Information shown section start
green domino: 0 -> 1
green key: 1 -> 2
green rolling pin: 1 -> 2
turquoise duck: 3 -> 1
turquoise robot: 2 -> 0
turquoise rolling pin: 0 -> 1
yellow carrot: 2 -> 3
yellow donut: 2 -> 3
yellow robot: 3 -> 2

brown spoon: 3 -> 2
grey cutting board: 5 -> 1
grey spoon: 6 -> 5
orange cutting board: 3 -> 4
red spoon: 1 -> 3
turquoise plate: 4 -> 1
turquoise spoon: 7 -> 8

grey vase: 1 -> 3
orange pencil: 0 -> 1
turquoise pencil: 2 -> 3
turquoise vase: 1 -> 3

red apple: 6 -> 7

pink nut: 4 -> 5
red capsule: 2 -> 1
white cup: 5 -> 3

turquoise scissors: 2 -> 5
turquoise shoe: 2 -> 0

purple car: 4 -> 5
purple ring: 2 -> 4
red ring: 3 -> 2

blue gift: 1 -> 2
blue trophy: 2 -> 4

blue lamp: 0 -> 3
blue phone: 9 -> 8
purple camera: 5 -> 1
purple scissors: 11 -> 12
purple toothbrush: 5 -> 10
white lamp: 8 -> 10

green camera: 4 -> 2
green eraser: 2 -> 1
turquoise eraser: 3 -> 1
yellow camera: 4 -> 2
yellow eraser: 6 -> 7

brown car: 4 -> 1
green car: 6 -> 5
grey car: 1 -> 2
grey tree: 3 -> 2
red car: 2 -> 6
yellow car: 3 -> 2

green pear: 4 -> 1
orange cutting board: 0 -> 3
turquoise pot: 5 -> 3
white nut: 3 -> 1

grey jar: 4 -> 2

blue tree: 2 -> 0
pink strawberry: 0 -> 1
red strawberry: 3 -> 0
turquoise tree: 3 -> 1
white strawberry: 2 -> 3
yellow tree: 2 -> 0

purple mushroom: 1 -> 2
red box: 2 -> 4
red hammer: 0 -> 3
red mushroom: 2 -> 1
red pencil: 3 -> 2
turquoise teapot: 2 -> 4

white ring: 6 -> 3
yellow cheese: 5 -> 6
Information shown section end
» Task description:
Please give all of the entries again, exactly as written.

» Answer space:
green domino: 0 -> 1
green key: 1 -> 2
green rolling pin: 1 -> 2
turquoise duck: 3 -> 1
turquoise robot: 2 -> 0
turquoise rolling pin: 0 -> 1
yellow carrot: 2 -> 3
yellow donut: 2 -> 3
yellow robot: 3 -> 2

brown spoon: 3 -> 2
grey cutting board: 5 -> 1
grey spoon: 6 -> 5
orange cutting board: 3 -> 4
red spoon: 1 -> 3
turquoise plate: 4 -> 1
turquoise spoon: 7 -> 8

grey vase: 1 -> 3
orange pencil: 0 -> 1
turquoise pencil: 2 -> 3
turquoise vase: 1 -> 3

red apple: 6 -> 7

pink nut: 4 -> 5
red capsule: 2 -> 1
white cup: 5 -> 3

turquoise scissors: 2 -> 5
turquoise shoe: 2 -> 0

purple car: 4 -> 5
purple ring: 2 -> 4
red ring: 3 -> 2

blue gift: 1 -> 2
blue trophy: 2 -> 4

blue lamp: 0 -> 3
blue phone: 9 -> 8
purple camera: 5 -> 1
purple scissors: 11 -> 12
purple toothbrush: 5 -> 10
white lamp: 8 -> 10

green camera: 4 -> 2
green eraser: 2 -> 1
turquoise eraser: 3 -> 1
yellow camera: 4 -> 2
yellow eraser: 6 -> 7

brown car: 4 -> 1
green car: 6 -> 5
grey car: 1 -> 2
grey tree: 3 -> 2
red car: 2 -> 6
yellow car: 3 -> 2

green pear: 4 -> 1
orange cutting board: 0 -> 3
turquoise pot: 5 -> 3
white nut: 3 -> 1

grey jar: 4 -> 2

blue tree: 2 -> 0
pink strawberry: 0 -> 1
red strawberry: 3 -> 0
turquoise tree: 3 -> 1
white strawberry: 2 -> 3
yellow tree: 2 -> 0

purple mushroom: 1 -> 2
red box: 2 -> 4
red hammer: 0 -> 3
red mushroom: 2 -> 1
red pencil: 3 -> 2
turquoise teapot: 2 -> 4

white ring: 6 -> 3
yellow cheese: 5 -> 6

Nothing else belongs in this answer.